WORK INSTRUCTION ▸
Scan the material and copy every line in which "gift" appears.

RECORDS TO PROCESS ▸
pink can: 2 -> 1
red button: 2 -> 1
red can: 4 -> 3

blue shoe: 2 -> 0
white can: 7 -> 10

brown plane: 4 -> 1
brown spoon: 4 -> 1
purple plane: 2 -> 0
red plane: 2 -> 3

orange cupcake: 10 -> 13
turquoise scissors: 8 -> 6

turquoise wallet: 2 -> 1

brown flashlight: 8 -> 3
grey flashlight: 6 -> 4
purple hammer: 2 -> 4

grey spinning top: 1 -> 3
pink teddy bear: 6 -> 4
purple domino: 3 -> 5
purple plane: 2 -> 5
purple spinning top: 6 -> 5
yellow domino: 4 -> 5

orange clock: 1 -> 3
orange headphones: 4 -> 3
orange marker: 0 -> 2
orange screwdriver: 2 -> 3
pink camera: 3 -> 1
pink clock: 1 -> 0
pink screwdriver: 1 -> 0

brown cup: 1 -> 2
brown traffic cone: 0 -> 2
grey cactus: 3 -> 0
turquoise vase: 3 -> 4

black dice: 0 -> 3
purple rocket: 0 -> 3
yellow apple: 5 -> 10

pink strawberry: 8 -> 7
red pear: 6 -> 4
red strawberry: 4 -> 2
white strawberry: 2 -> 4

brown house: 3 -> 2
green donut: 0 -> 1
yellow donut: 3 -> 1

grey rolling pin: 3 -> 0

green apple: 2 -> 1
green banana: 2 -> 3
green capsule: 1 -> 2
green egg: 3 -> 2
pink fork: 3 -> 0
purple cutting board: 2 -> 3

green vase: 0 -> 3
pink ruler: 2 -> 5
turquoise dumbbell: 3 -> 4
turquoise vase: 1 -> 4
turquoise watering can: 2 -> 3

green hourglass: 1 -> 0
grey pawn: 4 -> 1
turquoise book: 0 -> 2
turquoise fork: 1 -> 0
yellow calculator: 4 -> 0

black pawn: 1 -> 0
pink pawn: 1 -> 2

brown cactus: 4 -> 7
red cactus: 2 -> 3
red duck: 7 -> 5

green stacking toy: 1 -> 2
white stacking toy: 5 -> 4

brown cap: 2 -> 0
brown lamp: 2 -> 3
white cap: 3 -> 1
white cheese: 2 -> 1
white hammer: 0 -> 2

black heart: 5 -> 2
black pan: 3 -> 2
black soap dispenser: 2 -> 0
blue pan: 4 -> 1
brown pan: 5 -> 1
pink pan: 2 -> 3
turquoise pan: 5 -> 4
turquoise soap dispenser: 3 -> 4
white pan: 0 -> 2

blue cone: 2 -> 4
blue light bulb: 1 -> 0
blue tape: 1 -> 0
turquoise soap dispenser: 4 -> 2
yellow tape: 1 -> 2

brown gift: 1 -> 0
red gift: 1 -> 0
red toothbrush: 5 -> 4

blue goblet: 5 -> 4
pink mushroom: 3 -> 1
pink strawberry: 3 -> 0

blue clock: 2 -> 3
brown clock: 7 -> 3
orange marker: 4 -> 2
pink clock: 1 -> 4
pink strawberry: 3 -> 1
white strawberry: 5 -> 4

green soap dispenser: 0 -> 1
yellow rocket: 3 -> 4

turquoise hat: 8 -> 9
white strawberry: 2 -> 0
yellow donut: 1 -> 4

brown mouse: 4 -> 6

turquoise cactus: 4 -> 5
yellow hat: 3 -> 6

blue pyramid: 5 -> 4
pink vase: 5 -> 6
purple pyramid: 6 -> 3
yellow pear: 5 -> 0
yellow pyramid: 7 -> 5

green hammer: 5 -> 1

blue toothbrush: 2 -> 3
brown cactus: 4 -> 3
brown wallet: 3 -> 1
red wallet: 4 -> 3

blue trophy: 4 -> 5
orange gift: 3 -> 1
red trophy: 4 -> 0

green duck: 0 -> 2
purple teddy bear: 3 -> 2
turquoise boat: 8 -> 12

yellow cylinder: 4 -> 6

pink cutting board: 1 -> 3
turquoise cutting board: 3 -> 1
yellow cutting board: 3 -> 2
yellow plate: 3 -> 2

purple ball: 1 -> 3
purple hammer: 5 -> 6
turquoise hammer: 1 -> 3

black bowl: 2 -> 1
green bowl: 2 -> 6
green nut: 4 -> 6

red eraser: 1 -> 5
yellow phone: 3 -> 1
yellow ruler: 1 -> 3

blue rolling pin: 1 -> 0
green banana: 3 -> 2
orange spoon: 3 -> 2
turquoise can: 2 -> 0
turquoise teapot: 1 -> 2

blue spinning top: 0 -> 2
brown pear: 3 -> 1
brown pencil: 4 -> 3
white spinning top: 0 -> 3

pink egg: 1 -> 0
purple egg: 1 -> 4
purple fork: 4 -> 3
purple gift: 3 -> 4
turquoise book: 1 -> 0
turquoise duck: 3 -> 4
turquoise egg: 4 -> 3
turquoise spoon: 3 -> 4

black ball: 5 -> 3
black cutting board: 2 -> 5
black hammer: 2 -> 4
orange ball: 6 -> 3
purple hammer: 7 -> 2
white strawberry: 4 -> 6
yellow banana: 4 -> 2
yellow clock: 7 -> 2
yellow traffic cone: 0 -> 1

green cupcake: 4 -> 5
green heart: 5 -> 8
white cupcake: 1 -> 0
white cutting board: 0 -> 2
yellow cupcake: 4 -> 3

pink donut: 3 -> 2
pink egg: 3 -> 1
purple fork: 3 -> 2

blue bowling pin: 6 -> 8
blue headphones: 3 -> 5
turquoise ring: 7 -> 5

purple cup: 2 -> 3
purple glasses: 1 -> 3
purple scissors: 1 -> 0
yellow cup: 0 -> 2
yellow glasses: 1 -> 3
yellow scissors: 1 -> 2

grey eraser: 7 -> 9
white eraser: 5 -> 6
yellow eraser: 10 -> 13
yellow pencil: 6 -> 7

SOLUTION TO THIS EXERCISE ▸
brown gift: 1 -> 0
red gift: 1 -> 0
orange gift: 3 -> 1
purple gift: 3 -> 4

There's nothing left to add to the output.